---------- Dataset records ----------
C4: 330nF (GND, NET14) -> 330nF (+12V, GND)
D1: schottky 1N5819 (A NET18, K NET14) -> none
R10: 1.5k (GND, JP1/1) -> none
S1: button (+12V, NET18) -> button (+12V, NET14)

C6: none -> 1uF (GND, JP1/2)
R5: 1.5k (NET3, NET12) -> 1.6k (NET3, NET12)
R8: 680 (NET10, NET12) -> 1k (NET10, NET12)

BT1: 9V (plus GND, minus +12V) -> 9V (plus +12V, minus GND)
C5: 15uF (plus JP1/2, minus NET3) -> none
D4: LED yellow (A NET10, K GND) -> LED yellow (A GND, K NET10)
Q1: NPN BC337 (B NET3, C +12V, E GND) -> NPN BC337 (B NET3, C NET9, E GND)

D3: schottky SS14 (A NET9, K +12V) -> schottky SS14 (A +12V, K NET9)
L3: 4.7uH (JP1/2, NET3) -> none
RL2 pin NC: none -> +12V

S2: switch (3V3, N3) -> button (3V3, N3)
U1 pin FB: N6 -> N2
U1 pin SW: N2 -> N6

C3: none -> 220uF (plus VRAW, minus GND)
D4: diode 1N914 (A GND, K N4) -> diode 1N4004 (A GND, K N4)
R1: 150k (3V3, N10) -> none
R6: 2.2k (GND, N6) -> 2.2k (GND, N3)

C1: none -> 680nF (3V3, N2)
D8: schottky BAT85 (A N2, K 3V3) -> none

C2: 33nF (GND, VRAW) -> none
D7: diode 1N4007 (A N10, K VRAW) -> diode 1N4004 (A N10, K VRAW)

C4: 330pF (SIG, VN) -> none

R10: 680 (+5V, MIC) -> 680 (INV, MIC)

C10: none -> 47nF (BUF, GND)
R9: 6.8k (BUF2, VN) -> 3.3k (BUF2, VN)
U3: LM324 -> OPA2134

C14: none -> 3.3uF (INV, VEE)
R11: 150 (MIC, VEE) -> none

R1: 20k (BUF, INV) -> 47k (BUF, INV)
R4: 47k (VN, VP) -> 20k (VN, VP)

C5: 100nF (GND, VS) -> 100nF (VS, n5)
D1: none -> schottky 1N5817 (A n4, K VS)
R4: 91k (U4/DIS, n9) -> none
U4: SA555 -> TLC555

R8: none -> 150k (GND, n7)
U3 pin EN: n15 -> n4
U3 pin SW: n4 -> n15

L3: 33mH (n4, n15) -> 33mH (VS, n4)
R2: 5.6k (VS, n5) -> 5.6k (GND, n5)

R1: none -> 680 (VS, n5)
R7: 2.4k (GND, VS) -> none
----------
For every line above that holds the word "VRAW", report the whole line.

§ **Response to the exercise**
C3: none -> 220uF (plus VRAW, minus GND)
C2: 33nF (GND, VRAW) -> none
D7: diode 1N4007 (A N10, K VRAW) -> diode 1N4004 (A N10, K VRAW)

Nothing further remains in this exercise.